_ACTION ITEM_. Each line that holds the string "RELAY" counts once. Say how many such lines the entries have, giving the number only.
····················
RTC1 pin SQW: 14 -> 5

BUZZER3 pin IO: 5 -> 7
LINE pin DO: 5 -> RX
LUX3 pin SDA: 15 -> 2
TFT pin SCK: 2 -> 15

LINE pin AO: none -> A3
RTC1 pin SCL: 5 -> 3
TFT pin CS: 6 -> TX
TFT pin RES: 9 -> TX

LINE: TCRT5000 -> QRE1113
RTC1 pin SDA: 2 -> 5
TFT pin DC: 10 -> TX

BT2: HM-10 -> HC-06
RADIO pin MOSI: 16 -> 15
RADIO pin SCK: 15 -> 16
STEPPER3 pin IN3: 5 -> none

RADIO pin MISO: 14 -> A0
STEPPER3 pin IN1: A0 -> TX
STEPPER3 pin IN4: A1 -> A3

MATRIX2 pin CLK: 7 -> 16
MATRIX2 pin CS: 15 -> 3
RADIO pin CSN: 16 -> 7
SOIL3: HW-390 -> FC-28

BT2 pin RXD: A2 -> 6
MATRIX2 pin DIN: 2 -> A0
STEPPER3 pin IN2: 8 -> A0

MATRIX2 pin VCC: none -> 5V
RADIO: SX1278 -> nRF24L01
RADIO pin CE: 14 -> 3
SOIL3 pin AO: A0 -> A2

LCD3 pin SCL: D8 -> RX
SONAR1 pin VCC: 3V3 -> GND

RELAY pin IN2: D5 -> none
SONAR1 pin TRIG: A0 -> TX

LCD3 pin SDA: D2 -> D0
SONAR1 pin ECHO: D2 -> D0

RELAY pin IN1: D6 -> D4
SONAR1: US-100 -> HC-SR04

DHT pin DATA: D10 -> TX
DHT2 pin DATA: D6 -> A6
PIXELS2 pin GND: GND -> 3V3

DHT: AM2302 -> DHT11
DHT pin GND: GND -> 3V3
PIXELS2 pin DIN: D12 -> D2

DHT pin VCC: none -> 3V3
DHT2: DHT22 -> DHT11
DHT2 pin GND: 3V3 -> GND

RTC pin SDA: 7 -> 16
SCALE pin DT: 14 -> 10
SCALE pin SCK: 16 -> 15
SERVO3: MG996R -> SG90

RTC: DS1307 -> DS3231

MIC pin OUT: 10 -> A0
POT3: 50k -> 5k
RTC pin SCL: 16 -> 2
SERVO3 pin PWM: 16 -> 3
····················
_EXERCISE OUTPUT_. 2